- _What the exercise asks_
Exactly and without additions, transcribe the line that contains "TFT pin SCK: TX -> D13" and every line after it in the data.
Task data below:
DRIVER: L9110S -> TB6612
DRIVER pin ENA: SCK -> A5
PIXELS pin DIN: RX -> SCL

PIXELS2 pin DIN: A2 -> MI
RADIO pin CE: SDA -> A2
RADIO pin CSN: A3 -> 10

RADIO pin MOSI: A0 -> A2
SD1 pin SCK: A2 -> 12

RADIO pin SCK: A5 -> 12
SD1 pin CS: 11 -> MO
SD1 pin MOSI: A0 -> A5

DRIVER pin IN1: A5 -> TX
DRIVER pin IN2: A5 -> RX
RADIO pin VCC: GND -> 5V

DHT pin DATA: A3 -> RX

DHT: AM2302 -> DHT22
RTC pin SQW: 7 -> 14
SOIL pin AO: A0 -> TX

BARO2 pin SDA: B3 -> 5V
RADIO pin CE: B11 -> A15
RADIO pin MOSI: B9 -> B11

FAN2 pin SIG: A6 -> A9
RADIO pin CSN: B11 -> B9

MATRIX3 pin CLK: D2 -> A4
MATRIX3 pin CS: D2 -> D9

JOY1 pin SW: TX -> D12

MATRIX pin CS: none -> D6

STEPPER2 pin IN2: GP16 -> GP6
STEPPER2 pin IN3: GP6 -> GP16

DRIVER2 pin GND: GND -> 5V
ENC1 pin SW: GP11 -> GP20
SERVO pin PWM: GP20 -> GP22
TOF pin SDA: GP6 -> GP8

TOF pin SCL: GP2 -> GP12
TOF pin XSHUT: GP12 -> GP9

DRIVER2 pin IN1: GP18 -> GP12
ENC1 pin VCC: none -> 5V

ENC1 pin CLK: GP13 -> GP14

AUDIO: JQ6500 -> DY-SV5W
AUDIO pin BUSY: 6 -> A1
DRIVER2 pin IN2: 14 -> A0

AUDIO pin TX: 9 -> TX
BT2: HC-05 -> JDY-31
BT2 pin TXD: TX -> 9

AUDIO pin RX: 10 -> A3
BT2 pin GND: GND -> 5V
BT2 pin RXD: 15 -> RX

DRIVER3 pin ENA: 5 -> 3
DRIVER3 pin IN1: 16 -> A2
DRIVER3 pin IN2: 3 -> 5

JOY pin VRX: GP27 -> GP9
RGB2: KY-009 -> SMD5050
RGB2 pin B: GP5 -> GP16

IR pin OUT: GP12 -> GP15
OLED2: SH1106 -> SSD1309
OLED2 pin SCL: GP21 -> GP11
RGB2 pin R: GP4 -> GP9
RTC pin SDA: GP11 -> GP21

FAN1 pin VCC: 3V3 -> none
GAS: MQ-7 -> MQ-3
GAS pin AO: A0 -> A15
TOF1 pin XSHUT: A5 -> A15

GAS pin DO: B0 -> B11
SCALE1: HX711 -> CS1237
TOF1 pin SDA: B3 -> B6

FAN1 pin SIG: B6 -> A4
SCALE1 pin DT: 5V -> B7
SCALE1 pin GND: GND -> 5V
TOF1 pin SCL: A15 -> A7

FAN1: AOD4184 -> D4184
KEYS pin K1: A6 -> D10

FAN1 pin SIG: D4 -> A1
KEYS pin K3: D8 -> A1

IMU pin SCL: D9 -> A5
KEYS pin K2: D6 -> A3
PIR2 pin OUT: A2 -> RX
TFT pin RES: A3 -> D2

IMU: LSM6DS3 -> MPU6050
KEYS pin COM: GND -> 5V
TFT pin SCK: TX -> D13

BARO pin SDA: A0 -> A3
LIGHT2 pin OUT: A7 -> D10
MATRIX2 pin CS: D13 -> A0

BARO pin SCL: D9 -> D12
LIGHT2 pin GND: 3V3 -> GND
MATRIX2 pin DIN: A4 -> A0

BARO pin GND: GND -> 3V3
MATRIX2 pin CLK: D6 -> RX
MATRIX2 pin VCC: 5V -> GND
End of Task data.
- _Response_
TFT pin SCK: TX -> D13

BARO pin SDA: A0 -> A3
LIGHT2 pin OUT: A7 -> D10
MATRIX2 pin CS: D13 -> A0

BARO pin SCL: D9 -> D12
LIGHT2 pin GND: 3V3 -> GND
MATRIX2 pin DIN: A4 -> A0

BARO pin GND: GND -> 3V3
MATRIX2 pin CLK: D6 -> RX
MATRIX2 pin VCC: 5V -> GND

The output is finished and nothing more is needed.